[Start of section]
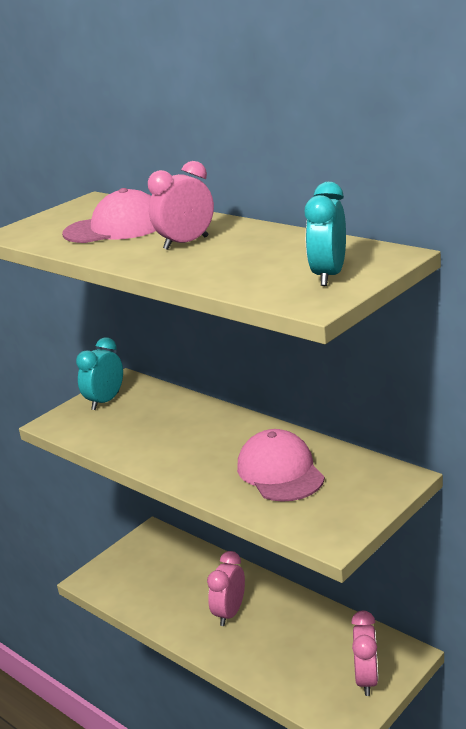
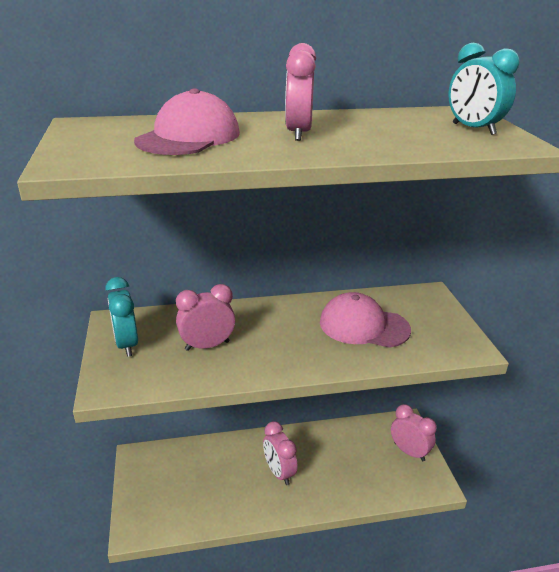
camera: 55 degrees left, 5 degrees up
(147, 427) = (207, 345): none -> pink clock

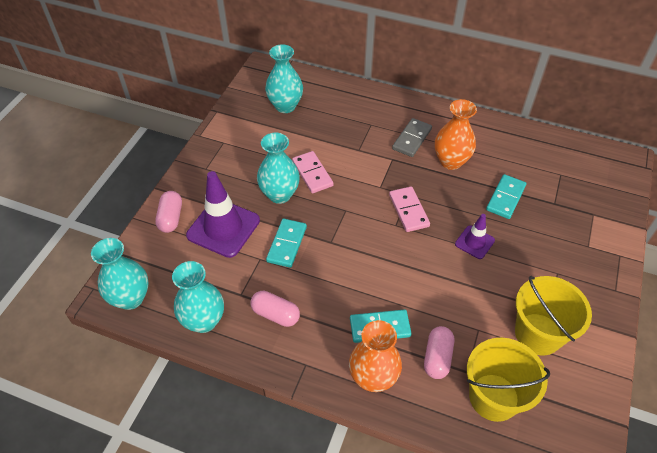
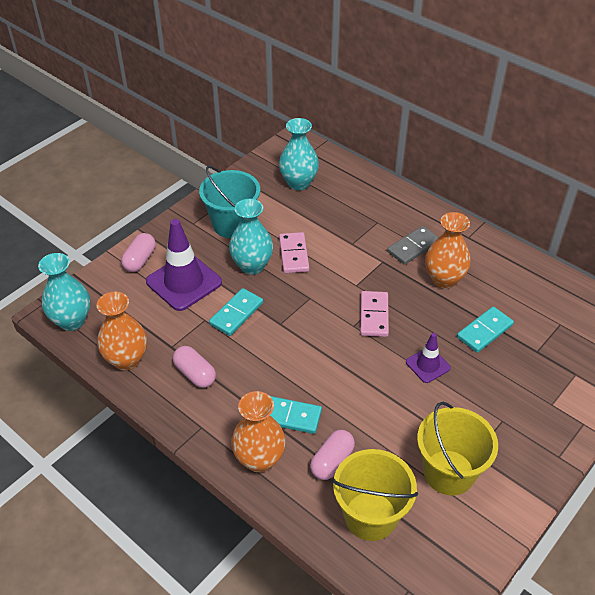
camera: 20 degrees right, 5 degrees down
(204, 321) = (127, 360): turquoise vase -> orange vase
(243, 160) = (232, 224): none -> turquoise bucket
[End of section]
### What you will do:
What do the lines above say from the line containing "(147, 427) = (207, 345): none -> pink clock" through the last line? Quote them exactly, both ends included, and leave out the pictures.

### Worked solution:
(147, 427) = (207, 345): none -> pink clock

camera: 20 degrees right, 5 degrees down
(204, 321) = (127, 360): turquoise vase -> orange vase
(243, 160) = (232, 224): none -> turquoise bucket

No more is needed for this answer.